▶ [Your instructions]
From the entries below, retype only the lines from the one with "(559, 190) = (474, 189): orange drum -> none" through the one with "(616, 186) = (523, 207): grey", exactly as written.

▶ [Source material]
= = = = =

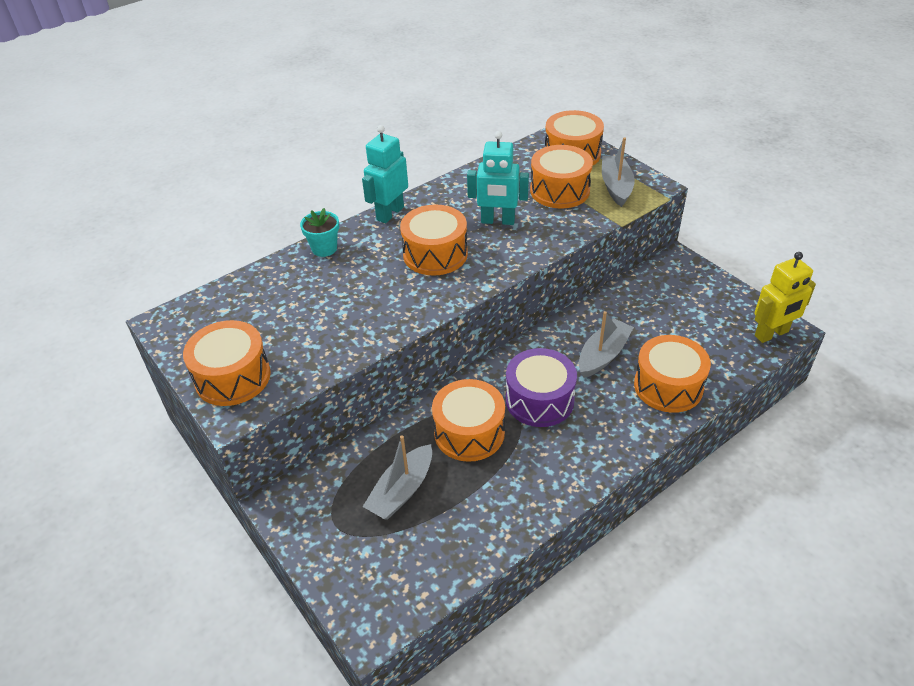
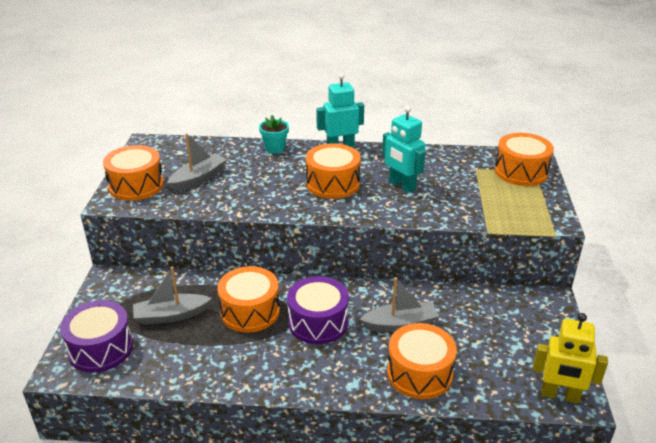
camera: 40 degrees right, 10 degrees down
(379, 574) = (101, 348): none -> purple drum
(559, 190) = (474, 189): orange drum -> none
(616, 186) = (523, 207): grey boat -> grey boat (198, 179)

= = = = =

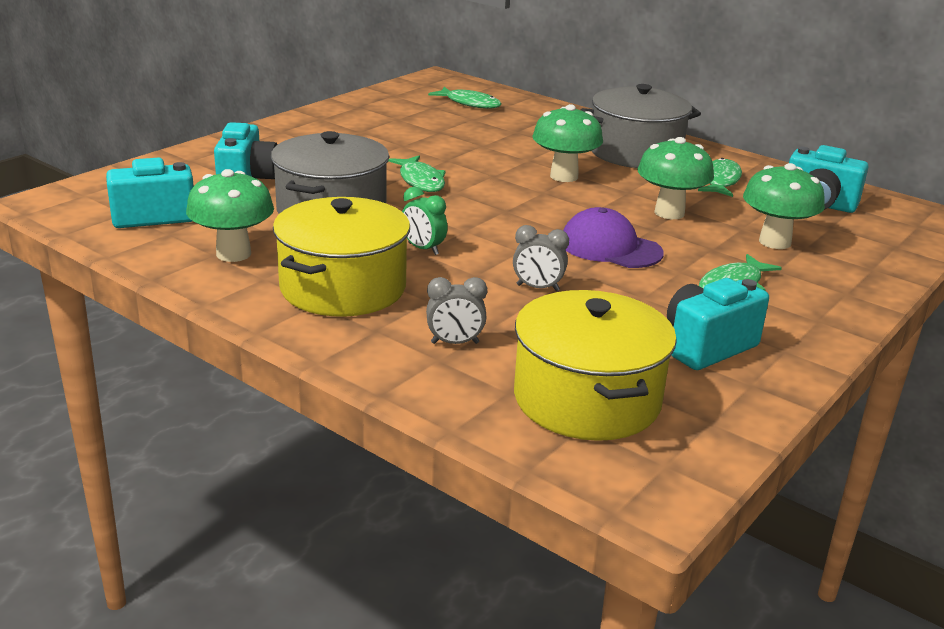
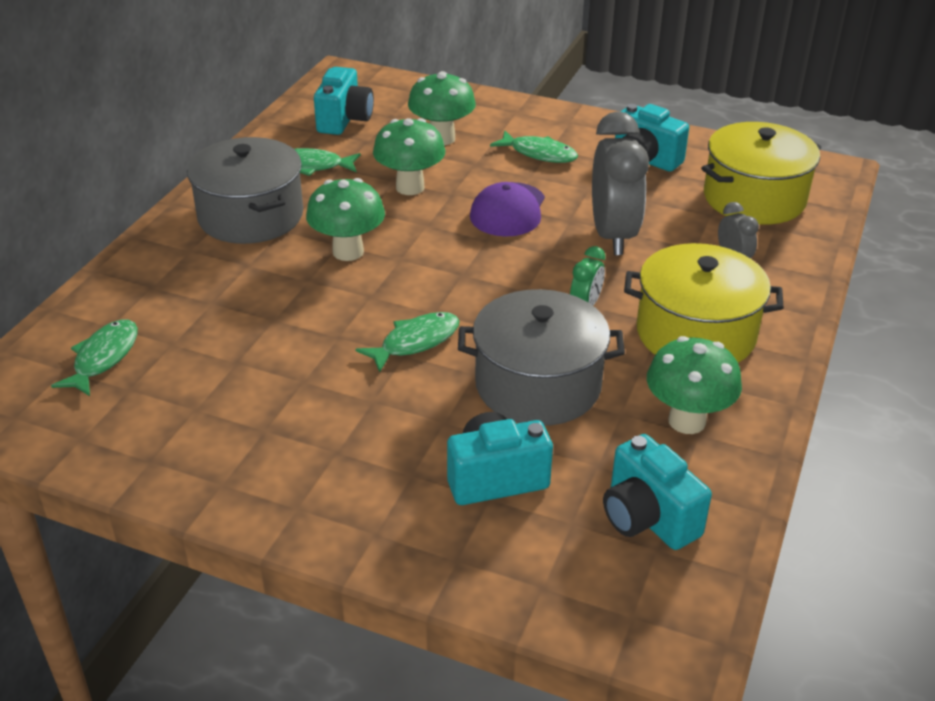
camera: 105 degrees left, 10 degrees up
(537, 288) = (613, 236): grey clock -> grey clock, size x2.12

= = = = =

▶ [Worked solution]
(559, 190) = (474, 189): orange drum -> none
(616, 186) = (523, 207): grey boat -> grey boat (198, 179)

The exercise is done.